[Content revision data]

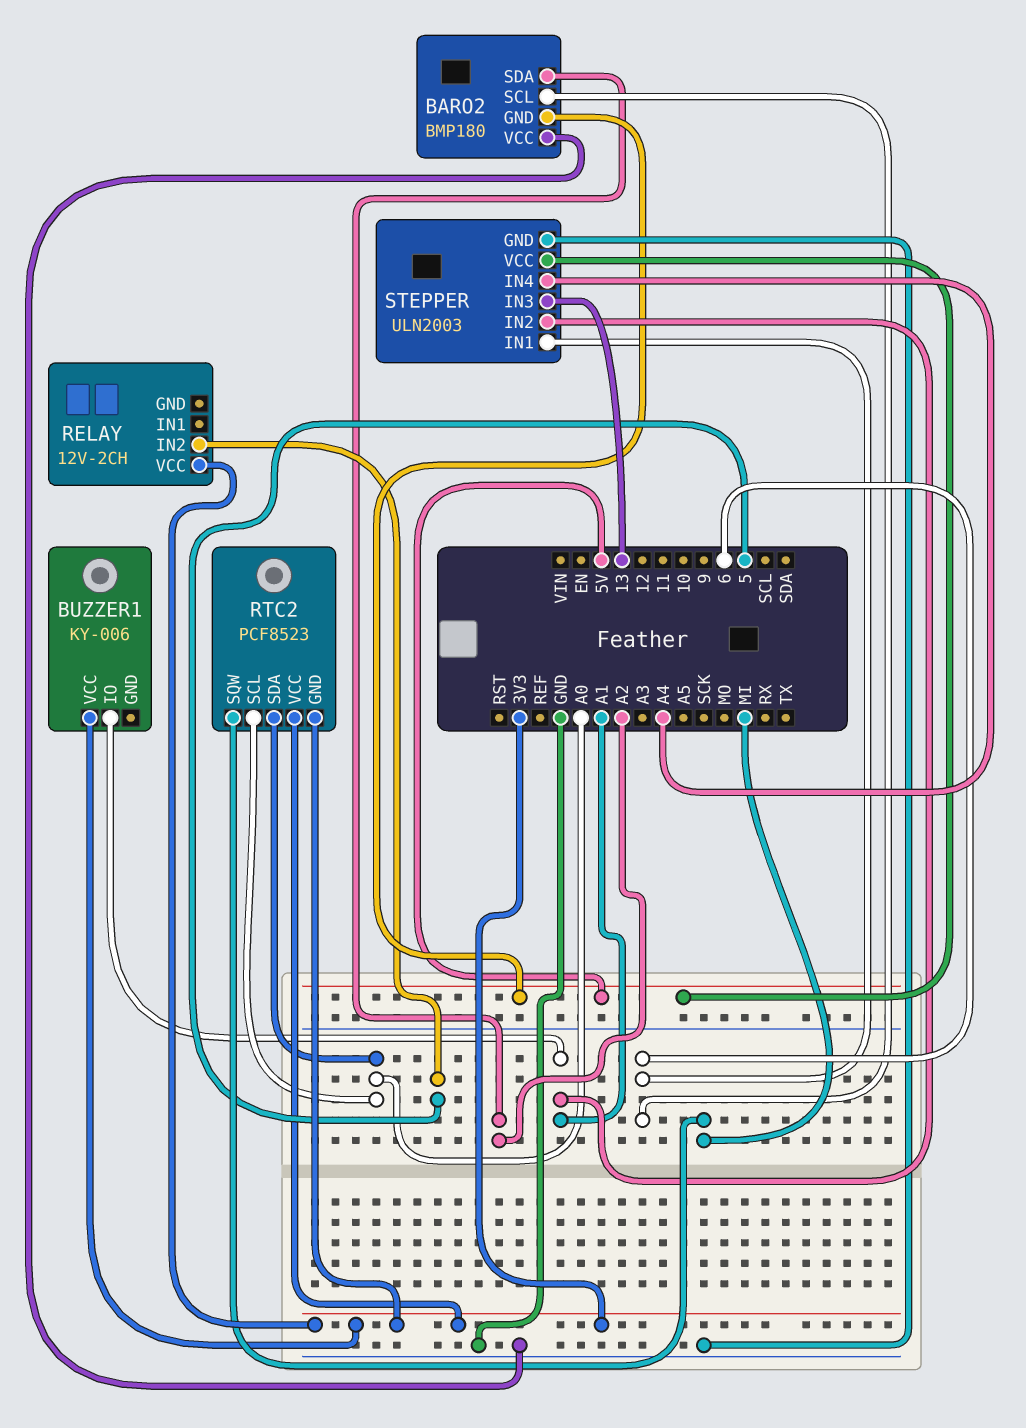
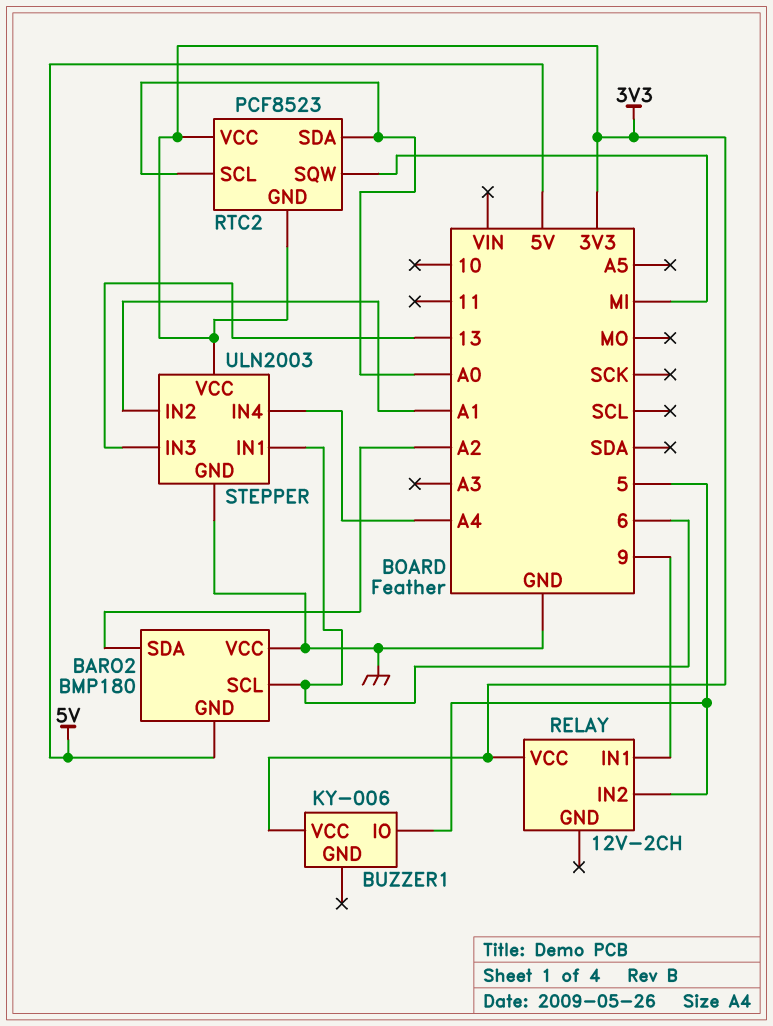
BUZZER1 pin IO: A1 -> 5
RELAY pin IN1: none -> 9
STEPPER pin VCC: 5V -> 3V3

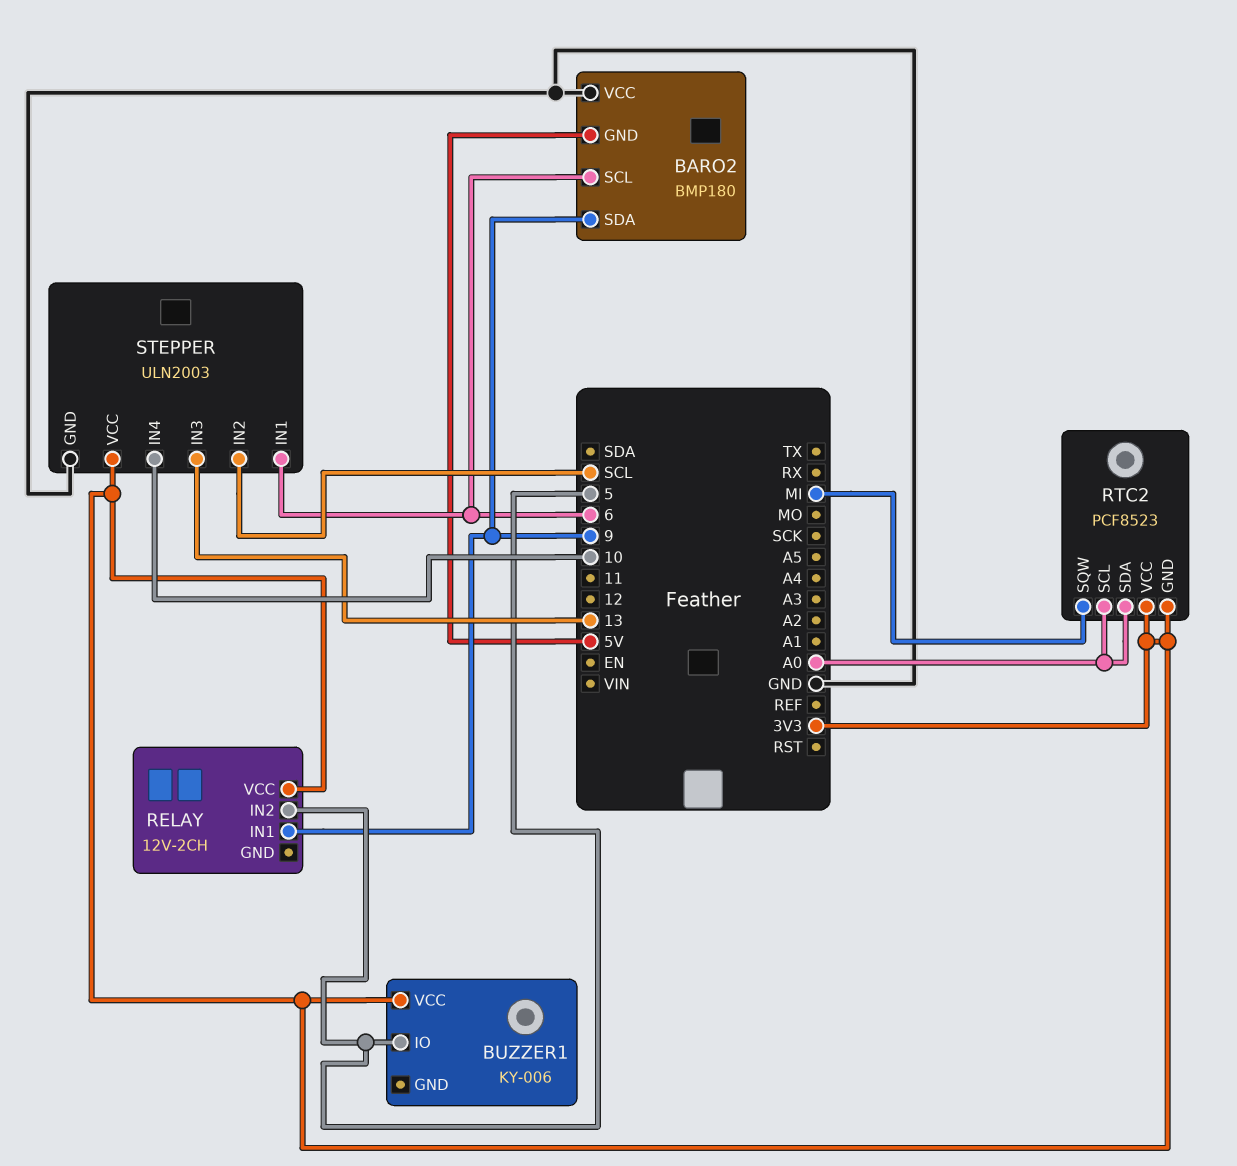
BARO2 pin SDA: A2 -> 9
STEPPER pin IN2: A1 -> SCL
STEPPER pin IN4: A4 -> 10

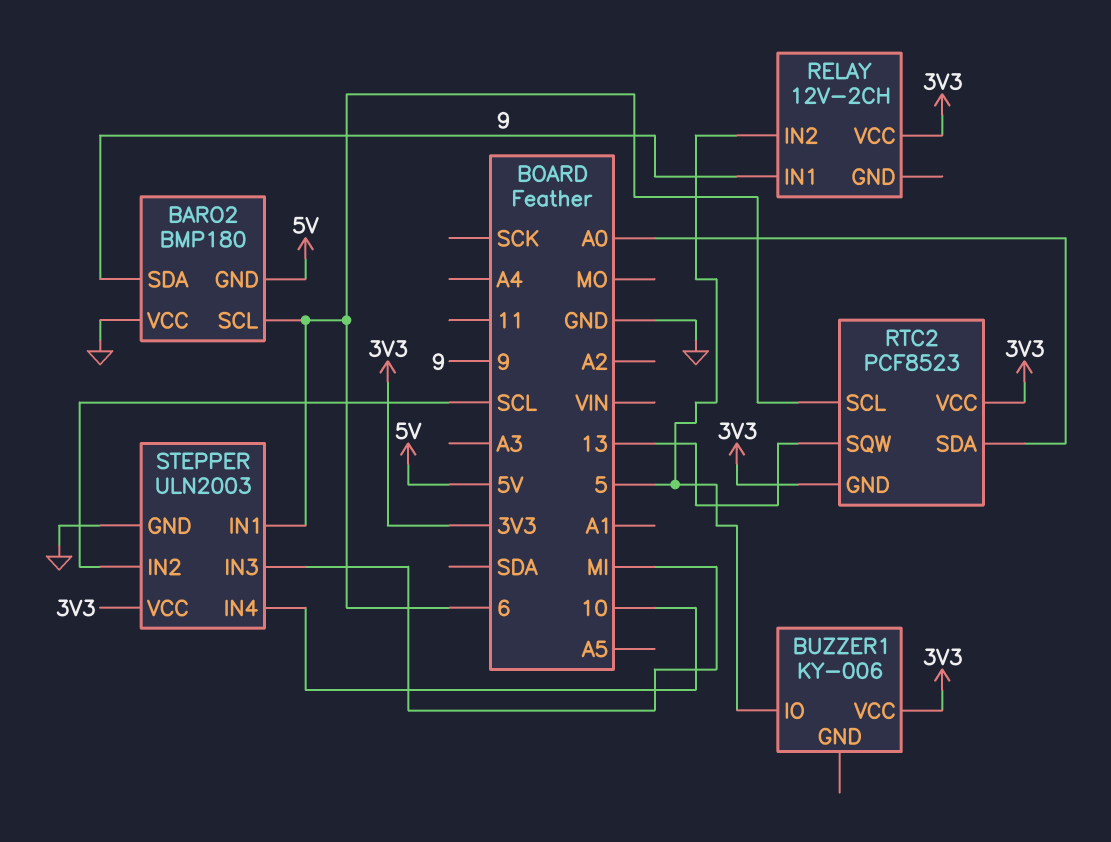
RTC2 pin SCL: A0 -> 6
RTC2 pin SQW: MI -> 13
STEPPER pin IN3: 13 -> MI

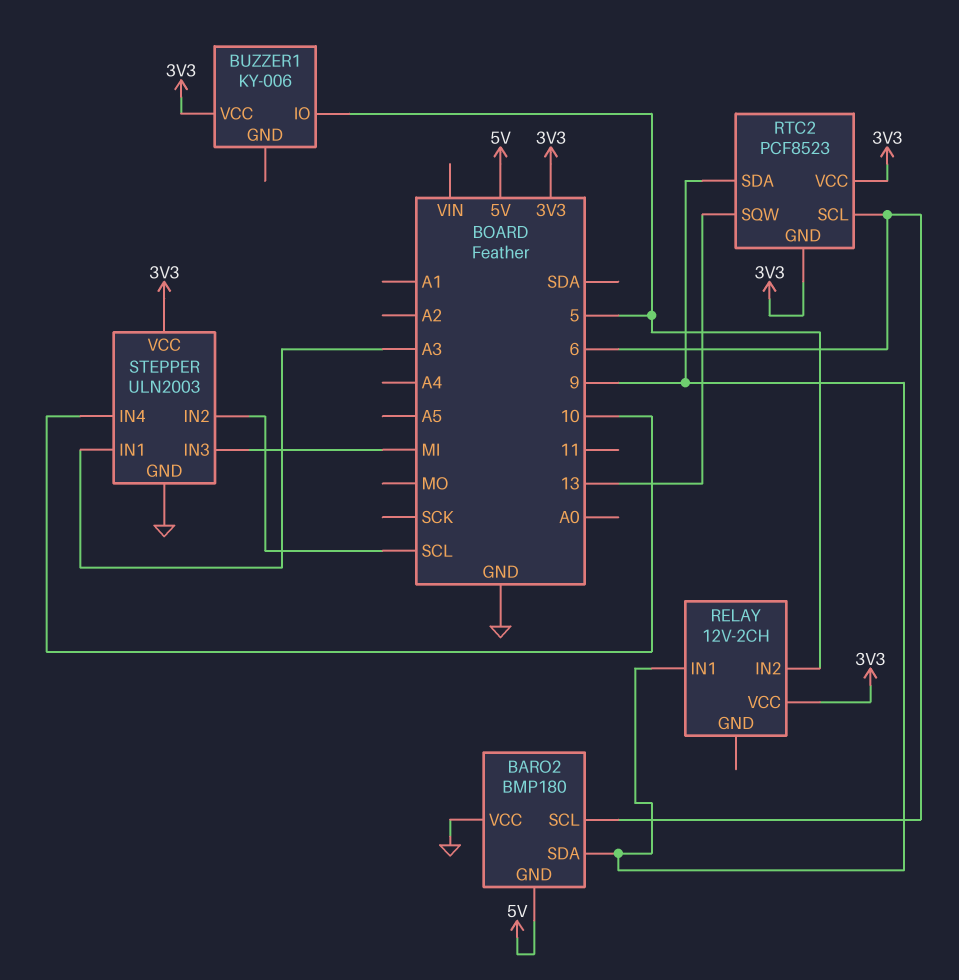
RTC2 pin SDA: A0 -> 9
STEPPER pin IN1: 6 -> A3

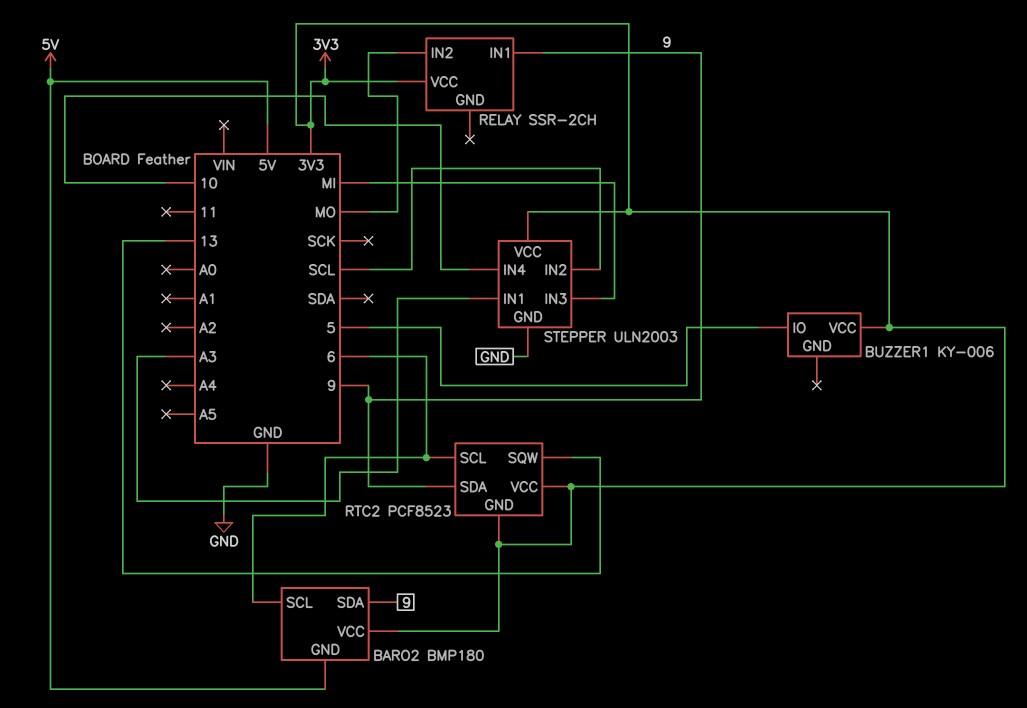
BARO2 pin VCC: GND -> 3V3
RELAY: 12V-2CH -> SSR-2CH
RELAY pin IN2: 5 -> MO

Your goal →
Lines of the data that include the string "STEPPER" are to be counted; report the total by itself.

Answer box →
5